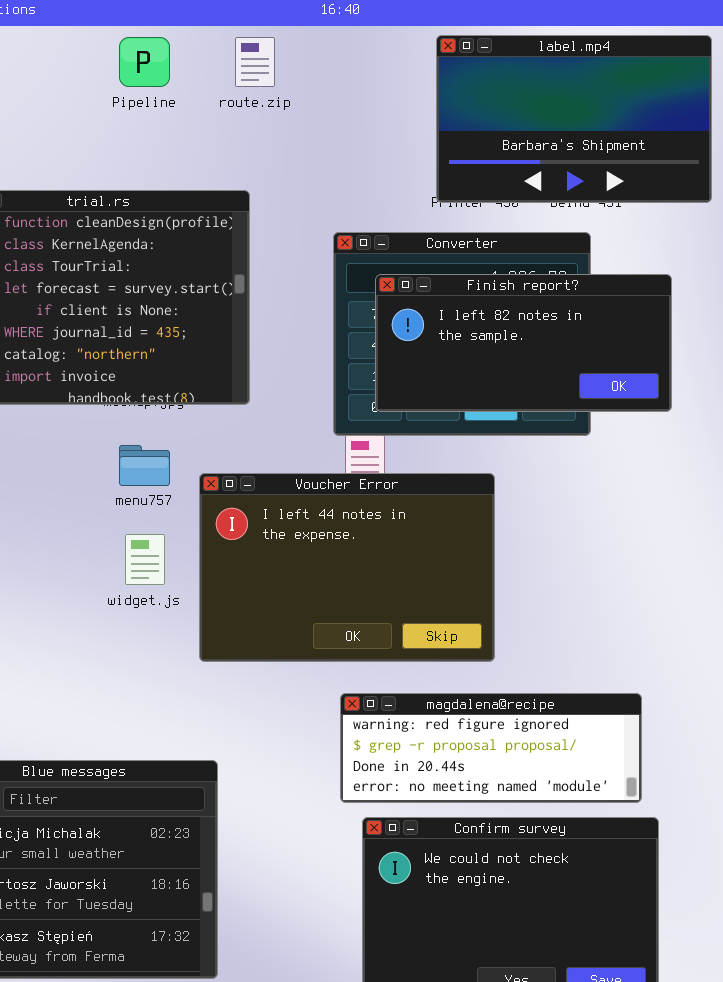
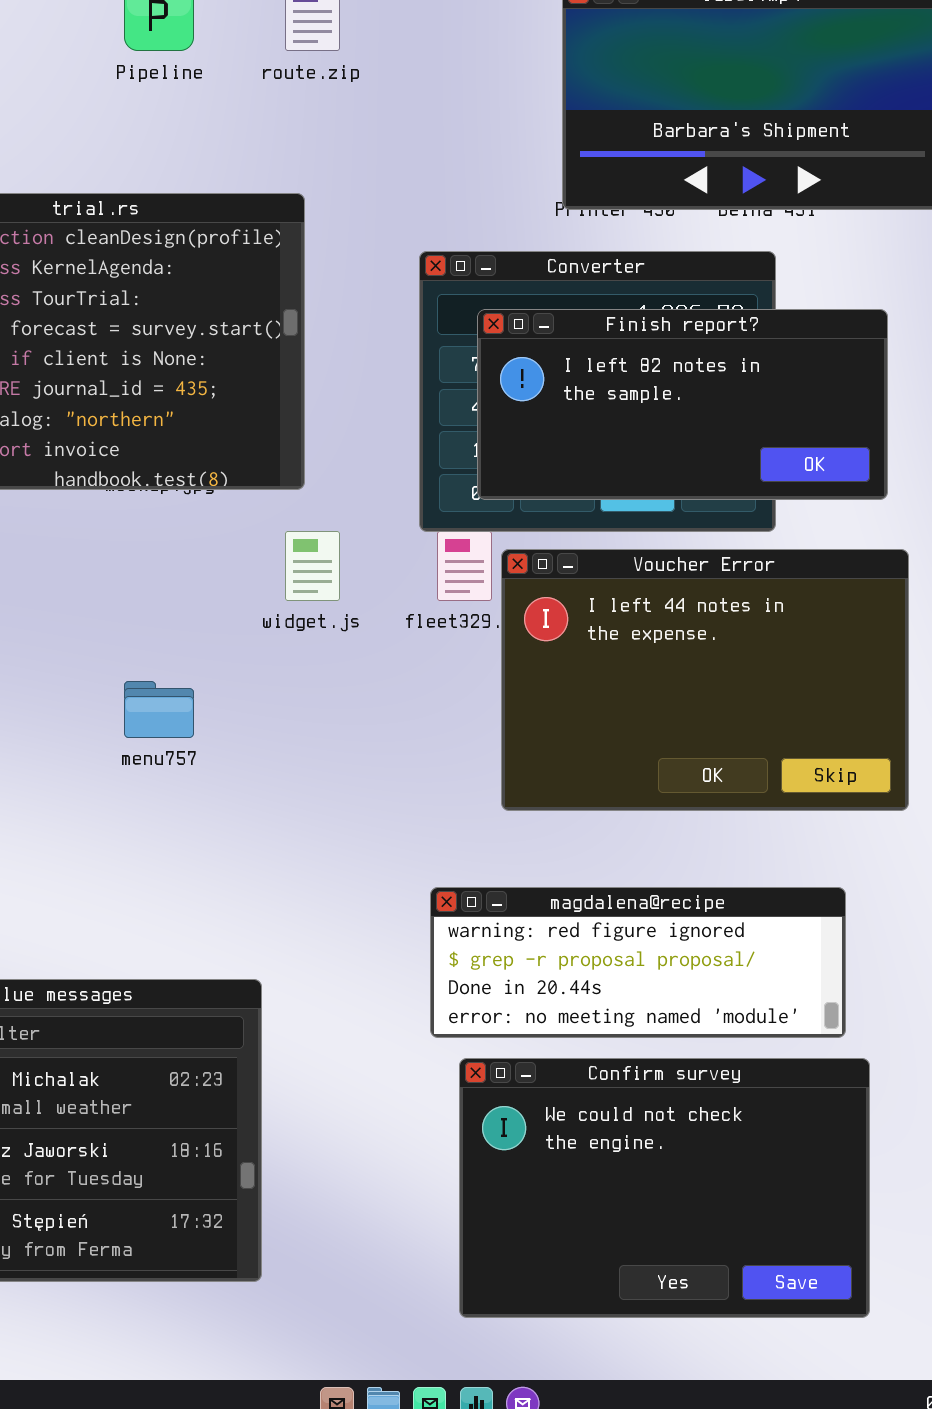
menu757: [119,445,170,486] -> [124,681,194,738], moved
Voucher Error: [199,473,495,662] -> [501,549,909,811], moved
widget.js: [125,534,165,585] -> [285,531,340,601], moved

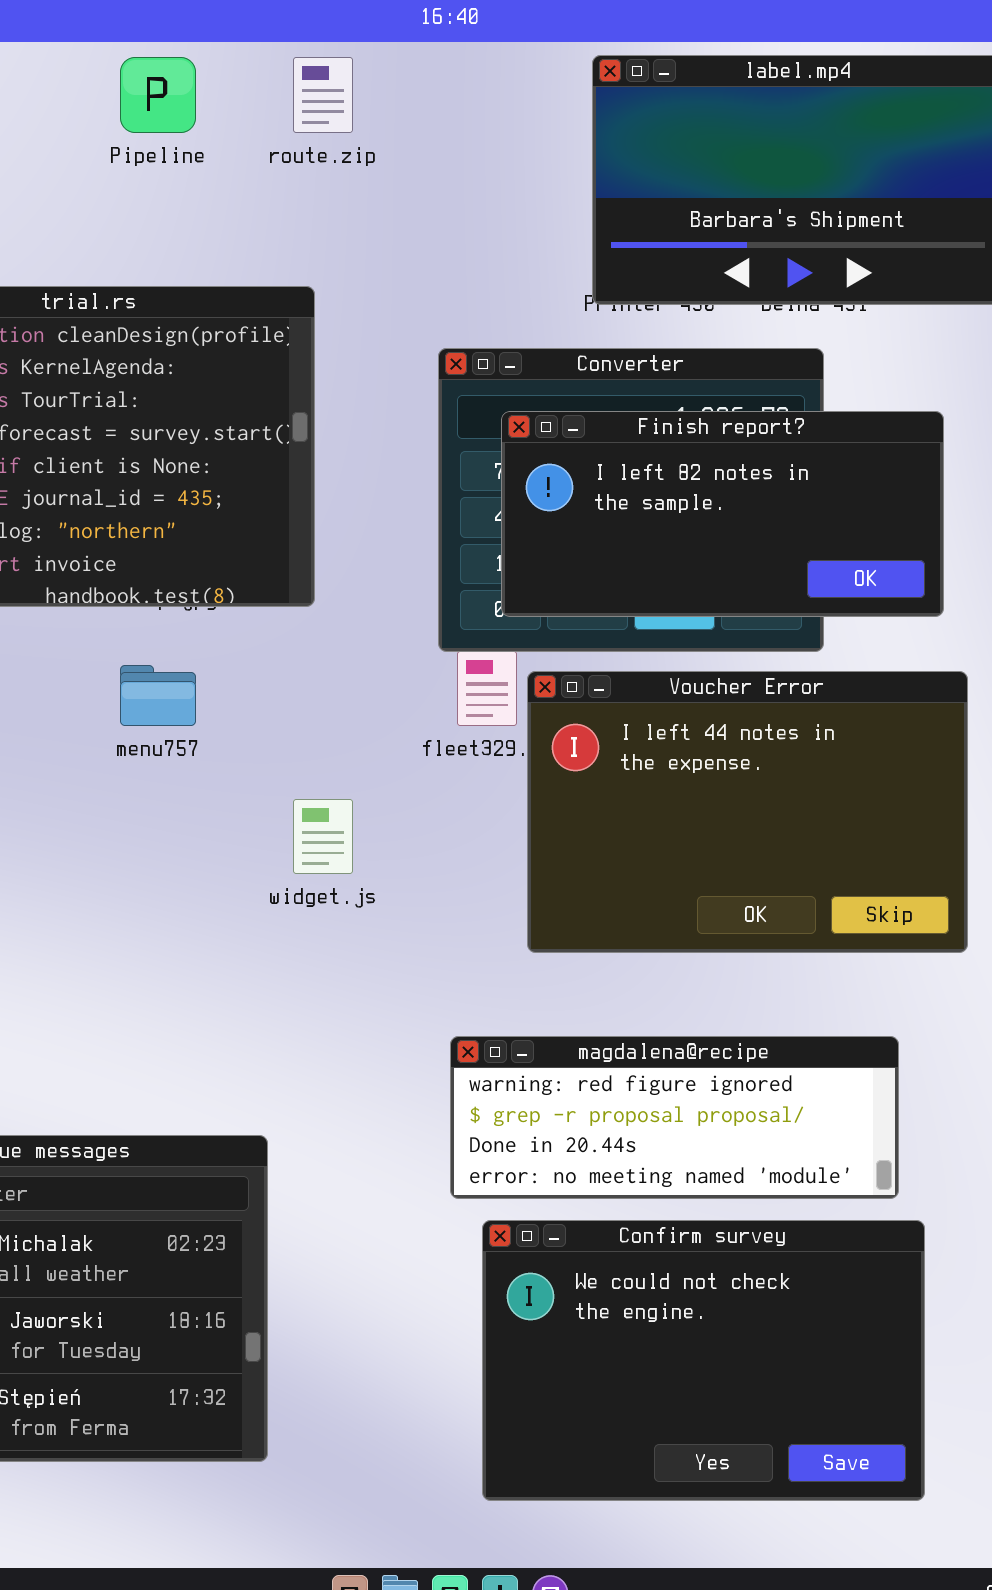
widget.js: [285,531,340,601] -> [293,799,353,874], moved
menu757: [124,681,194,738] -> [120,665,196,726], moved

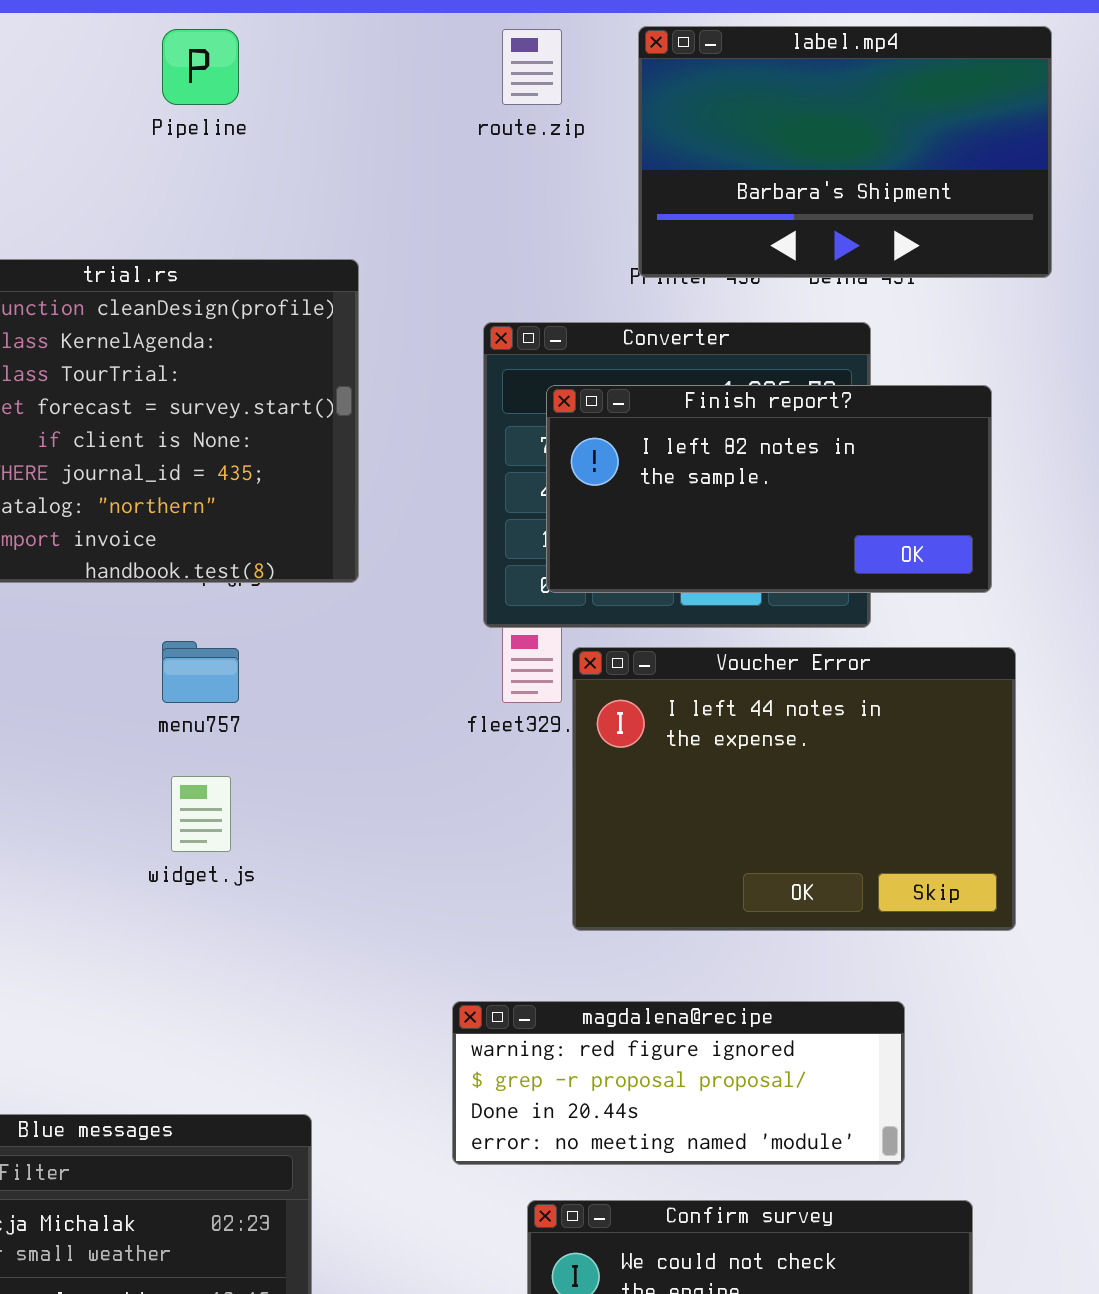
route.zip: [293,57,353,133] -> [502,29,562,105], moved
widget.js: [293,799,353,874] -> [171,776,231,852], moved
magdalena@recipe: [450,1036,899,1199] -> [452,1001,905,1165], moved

WHAT IS REQUIRED:
Tell how many lines in the material hold the word "widget". Reply with the number only.

EXERCISE SOLUTION:
3